→ WHAT YOU HAVE TO DO
Find each line in the material below that contains the string "pizz" and copy those lines in full.

→ DATASET RECORDS
------------------------------------
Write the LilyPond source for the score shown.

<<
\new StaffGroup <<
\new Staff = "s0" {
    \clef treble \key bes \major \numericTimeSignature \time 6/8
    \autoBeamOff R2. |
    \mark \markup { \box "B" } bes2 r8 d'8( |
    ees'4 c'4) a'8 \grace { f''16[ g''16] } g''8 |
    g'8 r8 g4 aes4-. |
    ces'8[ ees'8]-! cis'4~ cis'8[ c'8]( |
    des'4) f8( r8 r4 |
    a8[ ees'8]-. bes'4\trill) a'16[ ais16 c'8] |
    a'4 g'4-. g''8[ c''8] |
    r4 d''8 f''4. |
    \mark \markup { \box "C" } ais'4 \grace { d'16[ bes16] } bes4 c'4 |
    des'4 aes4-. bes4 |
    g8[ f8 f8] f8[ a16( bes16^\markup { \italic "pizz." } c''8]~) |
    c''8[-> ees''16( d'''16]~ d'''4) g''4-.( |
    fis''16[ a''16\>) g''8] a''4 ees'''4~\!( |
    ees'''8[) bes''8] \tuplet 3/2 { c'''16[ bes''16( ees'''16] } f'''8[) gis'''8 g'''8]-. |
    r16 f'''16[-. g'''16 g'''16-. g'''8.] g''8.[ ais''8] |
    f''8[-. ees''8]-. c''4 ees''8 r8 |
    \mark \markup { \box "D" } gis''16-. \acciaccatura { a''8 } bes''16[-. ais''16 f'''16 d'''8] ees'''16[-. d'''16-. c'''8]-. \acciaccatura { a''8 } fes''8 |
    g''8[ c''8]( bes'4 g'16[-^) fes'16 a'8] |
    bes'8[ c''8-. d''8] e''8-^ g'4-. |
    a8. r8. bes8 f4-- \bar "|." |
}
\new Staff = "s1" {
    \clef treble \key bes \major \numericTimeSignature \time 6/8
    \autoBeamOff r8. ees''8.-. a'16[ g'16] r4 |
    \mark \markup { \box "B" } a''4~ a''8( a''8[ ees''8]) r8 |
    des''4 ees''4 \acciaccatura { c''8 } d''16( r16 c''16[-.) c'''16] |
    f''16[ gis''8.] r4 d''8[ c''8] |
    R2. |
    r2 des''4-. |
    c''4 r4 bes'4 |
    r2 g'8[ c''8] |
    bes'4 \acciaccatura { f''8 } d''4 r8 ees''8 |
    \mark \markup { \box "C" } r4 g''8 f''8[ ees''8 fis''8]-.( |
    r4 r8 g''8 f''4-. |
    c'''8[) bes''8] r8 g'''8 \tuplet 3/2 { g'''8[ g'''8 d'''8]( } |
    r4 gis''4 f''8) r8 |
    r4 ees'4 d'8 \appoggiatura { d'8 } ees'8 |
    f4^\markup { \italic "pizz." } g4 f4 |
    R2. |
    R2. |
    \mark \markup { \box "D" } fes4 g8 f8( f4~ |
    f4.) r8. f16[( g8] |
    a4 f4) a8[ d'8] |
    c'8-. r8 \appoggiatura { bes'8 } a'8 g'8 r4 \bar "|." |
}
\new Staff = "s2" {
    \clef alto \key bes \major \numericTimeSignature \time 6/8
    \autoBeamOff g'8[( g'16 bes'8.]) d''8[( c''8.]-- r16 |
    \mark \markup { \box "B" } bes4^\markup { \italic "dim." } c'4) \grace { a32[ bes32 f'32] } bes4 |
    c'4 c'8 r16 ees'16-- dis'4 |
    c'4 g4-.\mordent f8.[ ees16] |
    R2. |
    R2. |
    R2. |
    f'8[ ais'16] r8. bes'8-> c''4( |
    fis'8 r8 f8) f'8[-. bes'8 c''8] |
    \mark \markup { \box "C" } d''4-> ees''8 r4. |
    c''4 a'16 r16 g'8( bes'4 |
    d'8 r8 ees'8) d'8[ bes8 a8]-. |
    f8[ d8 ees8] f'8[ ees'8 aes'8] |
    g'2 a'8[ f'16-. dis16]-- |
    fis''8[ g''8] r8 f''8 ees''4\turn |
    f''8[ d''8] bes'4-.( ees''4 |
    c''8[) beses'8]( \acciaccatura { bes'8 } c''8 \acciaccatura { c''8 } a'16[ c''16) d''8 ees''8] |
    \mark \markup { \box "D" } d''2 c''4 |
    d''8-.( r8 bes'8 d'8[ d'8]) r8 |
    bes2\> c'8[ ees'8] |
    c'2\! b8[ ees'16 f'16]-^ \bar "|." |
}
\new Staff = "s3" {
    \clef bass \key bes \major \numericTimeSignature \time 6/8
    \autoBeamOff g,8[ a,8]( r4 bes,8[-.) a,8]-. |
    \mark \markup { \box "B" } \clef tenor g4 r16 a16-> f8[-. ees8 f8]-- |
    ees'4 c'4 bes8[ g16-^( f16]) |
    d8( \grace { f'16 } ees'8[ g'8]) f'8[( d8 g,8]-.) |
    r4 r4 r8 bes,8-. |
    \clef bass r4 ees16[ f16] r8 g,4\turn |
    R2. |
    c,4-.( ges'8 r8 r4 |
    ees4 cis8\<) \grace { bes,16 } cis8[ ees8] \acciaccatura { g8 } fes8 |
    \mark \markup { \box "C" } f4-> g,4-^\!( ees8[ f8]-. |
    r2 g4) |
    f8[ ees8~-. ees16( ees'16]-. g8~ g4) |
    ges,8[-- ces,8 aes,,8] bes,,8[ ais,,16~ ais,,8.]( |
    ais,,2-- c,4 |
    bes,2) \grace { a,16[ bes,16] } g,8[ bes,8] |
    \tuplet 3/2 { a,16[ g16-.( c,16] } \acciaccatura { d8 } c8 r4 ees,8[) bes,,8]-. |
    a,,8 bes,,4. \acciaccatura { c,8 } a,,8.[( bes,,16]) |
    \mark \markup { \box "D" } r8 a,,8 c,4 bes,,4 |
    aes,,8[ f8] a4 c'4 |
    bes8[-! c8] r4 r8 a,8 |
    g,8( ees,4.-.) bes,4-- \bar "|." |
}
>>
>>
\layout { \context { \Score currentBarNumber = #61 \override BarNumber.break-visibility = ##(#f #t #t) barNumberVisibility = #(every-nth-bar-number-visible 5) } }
------------------------------------
→ THE RESULT
    g8[ f8 f8] f8[ a16( bes16^\markup { \italic "pizz." } c''8]~) |
    f4^\markup { \italic "pizz." } g4 f4 |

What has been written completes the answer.